> [DIRECTIONS FOR THIS TASK]:
Setting aside any pictures, reproduce the data exactly.

(Records from a data collection)

──────────────────────────────

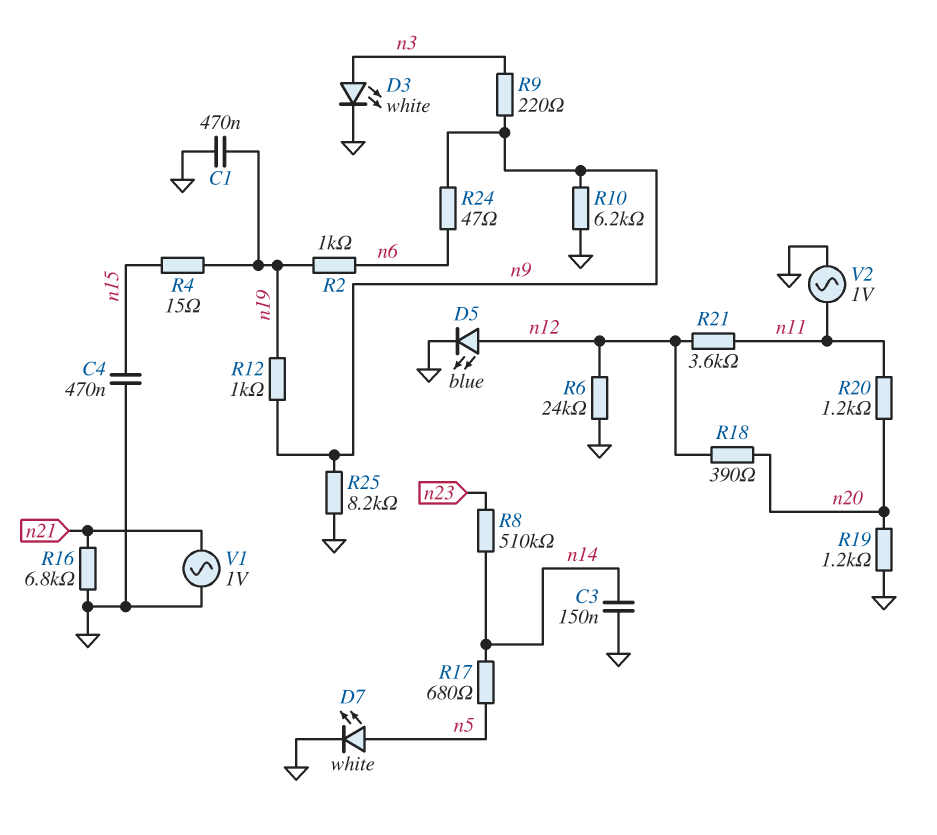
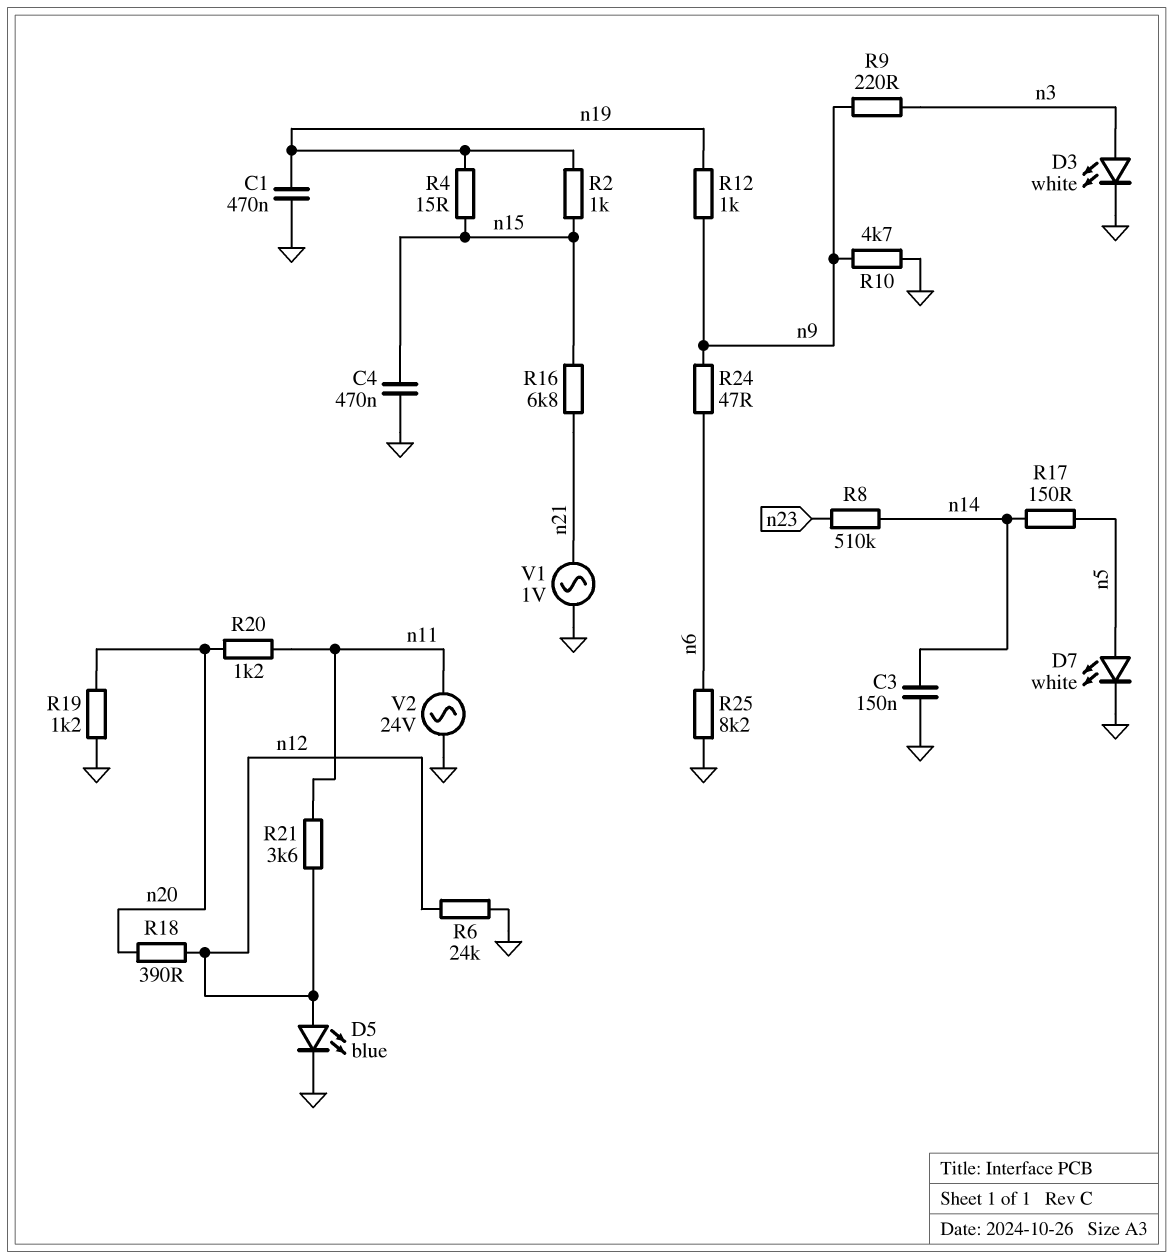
R2: 1k (n6, n19) -> 1k (n15, n19)
R10: 6.2k (GND, n9) -> 4.7k (GND, n9)
R16: 6.8k (GND, n21) -> 6.8k (n15, n21)
R17: 680 (n5, n14) -> 150 (n5, n14)
R25: 8.2k (GND, n9) -> 8.2k (GND, n6)
V2: AC 1V (GND, n11) -> AC 24V (GND, n11)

──────────────────────────────

> [OUTPUT OF THE EXERCISE]:
R2: 1k (n6, n19) -> 1k (n15, n19)
R10: 6.2k (GND, n9) -> 4.7k (GND, n9)
R16: 6.8k (GND, n21) -> 6.8k (n15, n21)
R17: 680 (n5, n14) -> 150 (n5, n14)
R25: 8.2k (GND, n9) -> 8.2k (GND, n6)
V2: AC 1V (GND, n11) -> AC 24V (GND, n11)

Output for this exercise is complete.